TASK TO COMPLETE: Find the line with "(499, 417) = (331, 345): white" and the line with "camera: 15 degrees left, 20 degrees down" in the entries below; output exactly those two lines, every line between them, and no others.

DATA FOR ANALYSIS:
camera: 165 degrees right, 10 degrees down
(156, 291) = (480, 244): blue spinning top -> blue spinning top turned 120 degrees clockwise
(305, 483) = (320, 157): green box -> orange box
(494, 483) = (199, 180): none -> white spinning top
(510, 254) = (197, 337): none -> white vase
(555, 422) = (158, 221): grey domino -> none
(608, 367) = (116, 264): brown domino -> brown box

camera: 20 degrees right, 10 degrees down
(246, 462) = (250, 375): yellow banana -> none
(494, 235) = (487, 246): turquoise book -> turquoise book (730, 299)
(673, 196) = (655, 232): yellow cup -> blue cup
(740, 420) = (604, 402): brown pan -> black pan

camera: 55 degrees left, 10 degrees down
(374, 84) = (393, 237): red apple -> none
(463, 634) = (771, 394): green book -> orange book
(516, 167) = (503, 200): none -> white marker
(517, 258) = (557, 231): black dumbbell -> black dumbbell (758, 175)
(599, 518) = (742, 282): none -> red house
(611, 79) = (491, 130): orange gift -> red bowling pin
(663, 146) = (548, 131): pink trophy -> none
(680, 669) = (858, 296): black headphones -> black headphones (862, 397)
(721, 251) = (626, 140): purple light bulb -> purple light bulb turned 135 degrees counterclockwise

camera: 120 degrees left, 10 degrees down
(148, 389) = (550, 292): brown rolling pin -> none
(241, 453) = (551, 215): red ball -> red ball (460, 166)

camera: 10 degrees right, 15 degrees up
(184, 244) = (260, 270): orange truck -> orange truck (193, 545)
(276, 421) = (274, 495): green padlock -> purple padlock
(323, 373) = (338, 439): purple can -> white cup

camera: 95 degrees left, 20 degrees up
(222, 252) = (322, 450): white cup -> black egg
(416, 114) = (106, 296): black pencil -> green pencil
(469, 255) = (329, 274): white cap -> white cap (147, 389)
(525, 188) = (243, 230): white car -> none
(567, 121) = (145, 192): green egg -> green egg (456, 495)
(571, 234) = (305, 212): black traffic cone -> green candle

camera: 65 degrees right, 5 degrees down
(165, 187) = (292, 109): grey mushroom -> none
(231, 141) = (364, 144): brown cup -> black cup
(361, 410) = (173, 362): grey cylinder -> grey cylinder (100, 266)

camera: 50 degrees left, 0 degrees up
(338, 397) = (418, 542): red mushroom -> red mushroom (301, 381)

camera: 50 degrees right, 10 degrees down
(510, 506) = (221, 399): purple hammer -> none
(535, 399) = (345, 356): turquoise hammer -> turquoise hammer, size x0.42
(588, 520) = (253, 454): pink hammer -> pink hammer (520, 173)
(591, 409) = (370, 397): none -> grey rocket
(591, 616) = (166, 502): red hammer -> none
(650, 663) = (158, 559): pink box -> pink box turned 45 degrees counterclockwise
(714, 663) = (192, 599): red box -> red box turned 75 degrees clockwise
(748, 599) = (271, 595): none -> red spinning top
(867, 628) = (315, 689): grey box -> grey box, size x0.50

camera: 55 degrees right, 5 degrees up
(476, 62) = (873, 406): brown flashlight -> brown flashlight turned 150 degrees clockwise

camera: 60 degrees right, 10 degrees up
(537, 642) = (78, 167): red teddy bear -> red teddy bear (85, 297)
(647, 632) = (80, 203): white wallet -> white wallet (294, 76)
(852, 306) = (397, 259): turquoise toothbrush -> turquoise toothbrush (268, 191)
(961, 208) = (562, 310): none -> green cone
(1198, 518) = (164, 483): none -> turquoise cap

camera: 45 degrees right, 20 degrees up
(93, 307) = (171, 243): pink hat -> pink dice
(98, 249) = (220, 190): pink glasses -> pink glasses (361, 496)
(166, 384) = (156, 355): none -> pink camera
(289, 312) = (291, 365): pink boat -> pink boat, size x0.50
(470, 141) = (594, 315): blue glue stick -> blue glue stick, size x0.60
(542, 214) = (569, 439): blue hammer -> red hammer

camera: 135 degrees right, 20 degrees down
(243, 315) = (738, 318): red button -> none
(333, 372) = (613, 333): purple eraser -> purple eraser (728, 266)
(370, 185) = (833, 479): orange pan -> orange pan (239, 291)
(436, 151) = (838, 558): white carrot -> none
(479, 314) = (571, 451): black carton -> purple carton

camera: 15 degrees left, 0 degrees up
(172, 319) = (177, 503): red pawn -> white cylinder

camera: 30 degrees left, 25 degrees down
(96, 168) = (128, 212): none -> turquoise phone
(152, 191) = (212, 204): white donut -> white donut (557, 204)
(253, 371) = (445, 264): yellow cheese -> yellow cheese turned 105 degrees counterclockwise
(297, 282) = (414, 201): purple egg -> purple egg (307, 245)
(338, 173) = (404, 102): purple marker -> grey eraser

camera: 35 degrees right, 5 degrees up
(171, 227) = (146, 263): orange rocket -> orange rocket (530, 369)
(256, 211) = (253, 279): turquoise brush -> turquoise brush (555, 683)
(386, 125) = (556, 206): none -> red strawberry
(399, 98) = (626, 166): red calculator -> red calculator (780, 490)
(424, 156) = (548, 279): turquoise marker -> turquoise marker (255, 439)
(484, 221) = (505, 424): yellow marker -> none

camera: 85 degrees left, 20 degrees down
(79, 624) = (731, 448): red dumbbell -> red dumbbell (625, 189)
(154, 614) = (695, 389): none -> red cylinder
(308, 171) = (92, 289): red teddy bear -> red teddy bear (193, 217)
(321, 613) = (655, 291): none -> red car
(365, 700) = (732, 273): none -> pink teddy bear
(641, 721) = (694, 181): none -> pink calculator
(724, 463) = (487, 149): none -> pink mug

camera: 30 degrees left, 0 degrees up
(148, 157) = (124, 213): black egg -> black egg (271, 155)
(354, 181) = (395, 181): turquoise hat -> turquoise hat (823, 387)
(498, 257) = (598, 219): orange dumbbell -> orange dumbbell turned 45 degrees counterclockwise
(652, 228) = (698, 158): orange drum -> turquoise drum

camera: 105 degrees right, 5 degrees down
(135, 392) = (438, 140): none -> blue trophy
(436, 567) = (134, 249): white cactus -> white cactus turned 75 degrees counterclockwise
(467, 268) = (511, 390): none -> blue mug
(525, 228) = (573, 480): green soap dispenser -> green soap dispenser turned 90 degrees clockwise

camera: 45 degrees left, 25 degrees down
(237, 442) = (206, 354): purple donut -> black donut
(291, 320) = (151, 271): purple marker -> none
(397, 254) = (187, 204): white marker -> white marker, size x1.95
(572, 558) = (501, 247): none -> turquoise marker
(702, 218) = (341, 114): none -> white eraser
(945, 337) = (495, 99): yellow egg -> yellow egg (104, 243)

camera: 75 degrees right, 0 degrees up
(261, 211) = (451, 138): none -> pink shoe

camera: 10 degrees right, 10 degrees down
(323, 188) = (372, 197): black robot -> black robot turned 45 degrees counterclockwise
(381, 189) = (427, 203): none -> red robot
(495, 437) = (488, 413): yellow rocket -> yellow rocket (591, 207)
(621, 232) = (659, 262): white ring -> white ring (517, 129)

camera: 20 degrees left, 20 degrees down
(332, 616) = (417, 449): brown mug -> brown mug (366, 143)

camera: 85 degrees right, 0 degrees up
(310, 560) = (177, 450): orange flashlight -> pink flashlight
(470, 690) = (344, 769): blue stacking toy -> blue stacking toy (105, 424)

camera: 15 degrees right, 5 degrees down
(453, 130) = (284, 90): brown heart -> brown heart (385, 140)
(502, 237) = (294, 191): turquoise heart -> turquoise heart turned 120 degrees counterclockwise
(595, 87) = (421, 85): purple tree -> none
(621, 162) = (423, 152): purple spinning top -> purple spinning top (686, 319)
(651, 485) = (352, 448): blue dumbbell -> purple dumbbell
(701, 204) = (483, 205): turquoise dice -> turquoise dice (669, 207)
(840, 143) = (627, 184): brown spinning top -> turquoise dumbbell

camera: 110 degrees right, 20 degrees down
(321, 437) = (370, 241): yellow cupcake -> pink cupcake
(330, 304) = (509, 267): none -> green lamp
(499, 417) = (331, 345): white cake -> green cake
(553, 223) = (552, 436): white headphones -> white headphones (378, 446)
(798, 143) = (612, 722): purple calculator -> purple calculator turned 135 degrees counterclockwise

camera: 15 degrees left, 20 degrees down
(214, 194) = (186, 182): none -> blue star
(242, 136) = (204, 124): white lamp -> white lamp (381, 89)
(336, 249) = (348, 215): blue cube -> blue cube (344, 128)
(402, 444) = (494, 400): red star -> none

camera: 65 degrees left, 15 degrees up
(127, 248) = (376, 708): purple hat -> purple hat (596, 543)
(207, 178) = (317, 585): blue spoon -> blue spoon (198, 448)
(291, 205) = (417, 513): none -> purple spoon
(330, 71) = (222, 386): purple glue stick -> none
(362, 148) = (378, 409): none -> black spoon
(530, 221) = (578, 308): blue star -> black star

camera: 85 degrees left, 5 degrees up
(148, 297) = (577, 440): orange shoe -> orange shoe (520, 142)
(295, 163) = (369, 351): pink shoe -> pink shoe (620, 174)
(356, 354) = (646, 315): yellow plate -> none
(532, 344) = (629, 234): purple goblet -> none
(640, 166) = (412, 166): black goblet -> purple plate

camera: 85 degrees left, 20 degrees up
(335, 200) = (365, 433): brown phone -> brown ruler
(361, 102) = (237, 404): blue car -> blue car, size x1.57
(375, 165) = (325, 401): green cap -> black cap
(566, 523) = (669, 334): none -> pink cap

FINISHED EXERCISE:
(499, 417) = (331, 345): white cake -> green cake
(553, 223) = (552, 436): white headphones -> white headphones (378, 446)
(798, 143) = (612, 722): purple calculator -> purple calculator turned 135 degrees counterclockwise

camera: 15 degrees left, 20 degrees down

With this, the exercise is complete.